Return all lines below containing the word "none".
··· Available data ···
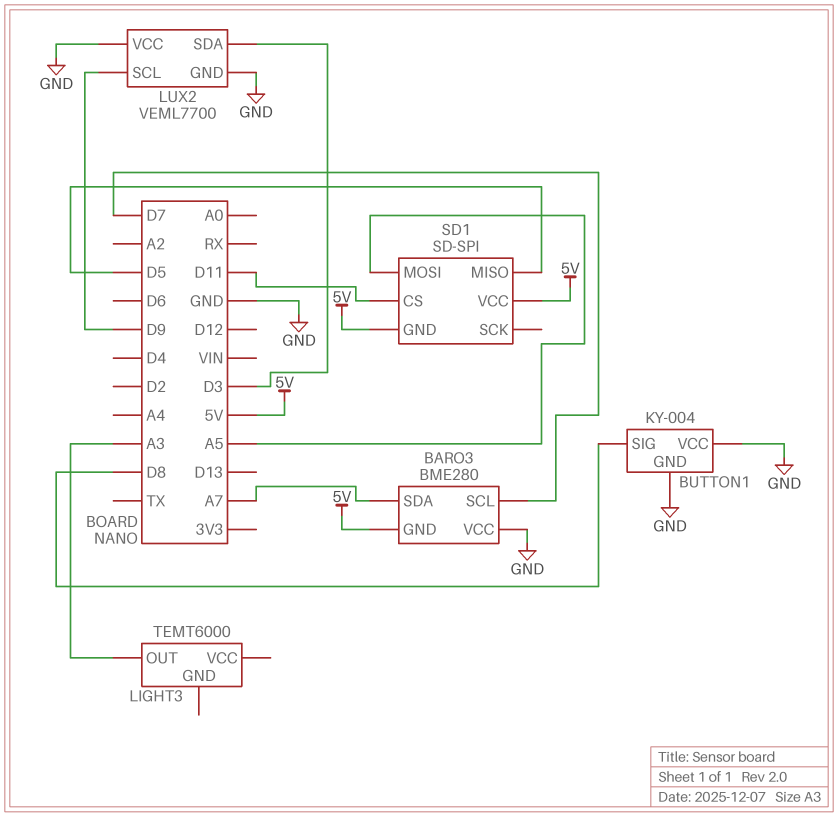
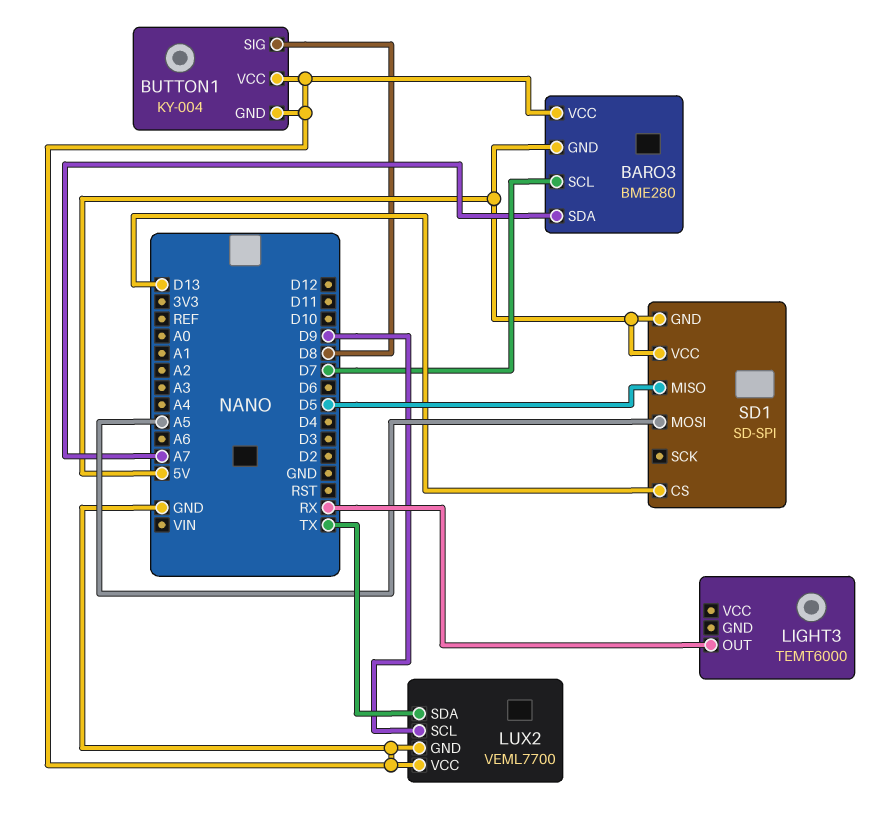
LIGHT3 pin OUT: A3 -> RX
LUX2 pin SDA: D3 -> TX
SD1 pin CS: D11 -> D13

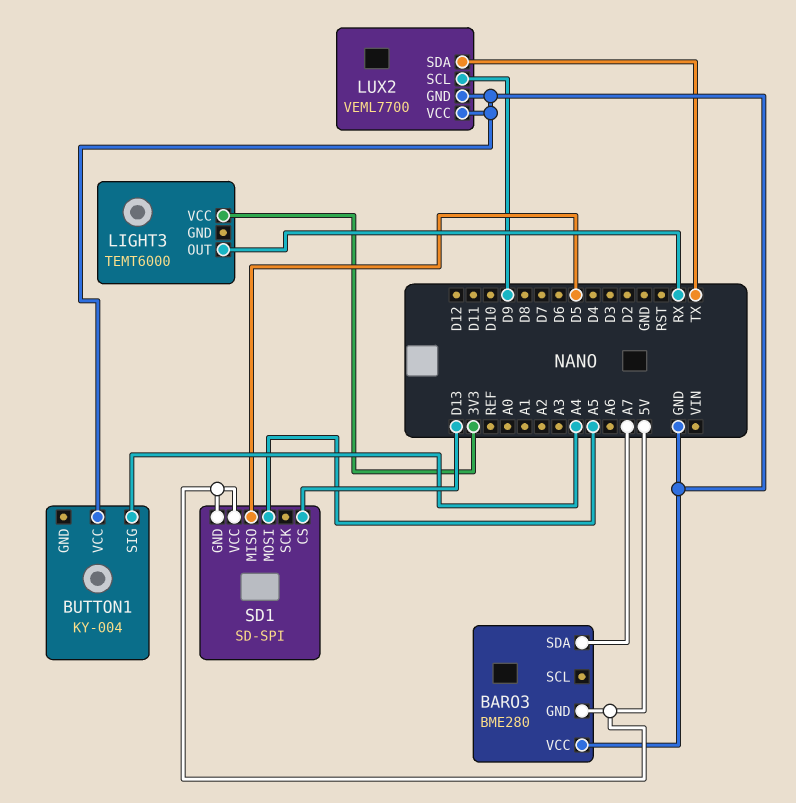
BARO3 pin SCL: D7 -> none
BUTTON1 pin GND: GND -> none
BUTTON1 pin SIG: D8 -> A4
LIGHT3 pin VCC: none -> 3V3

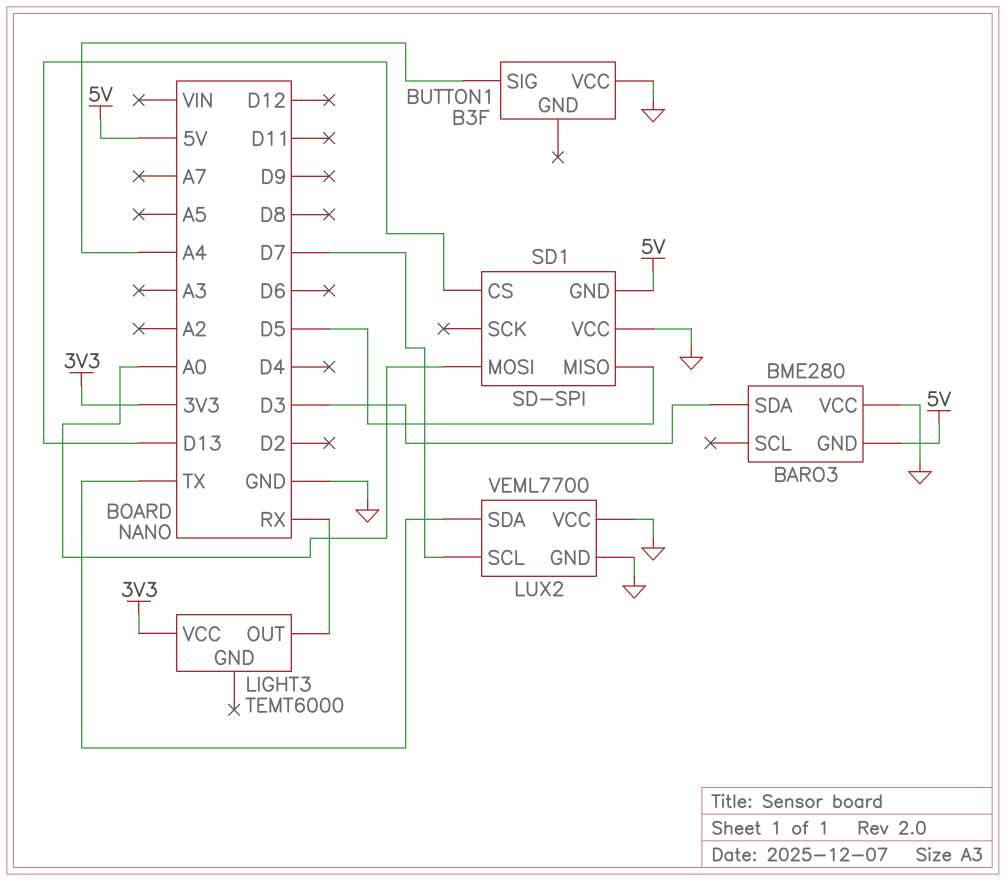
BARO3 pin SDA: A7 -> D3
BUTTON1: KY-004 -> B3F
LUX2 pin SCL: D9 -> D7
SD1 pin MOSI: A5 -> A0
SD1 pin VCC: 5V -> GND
···
··· Available data ···
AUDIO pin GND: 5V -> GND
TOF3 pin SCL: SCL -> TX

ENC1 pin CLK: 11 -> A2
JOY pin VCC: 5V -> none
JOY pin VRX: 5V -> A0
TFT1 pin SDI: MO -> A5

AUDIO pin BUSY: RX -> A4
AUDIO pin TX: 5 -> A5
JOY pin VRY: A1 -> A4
···
Result of this exercise:
BARO3 pin SCL: D7 -> none
BUTTON1 pin GND: GND -> none
LIGHT3 pin VCC: none -> 3V3
JOY pin VCC: 5V -> none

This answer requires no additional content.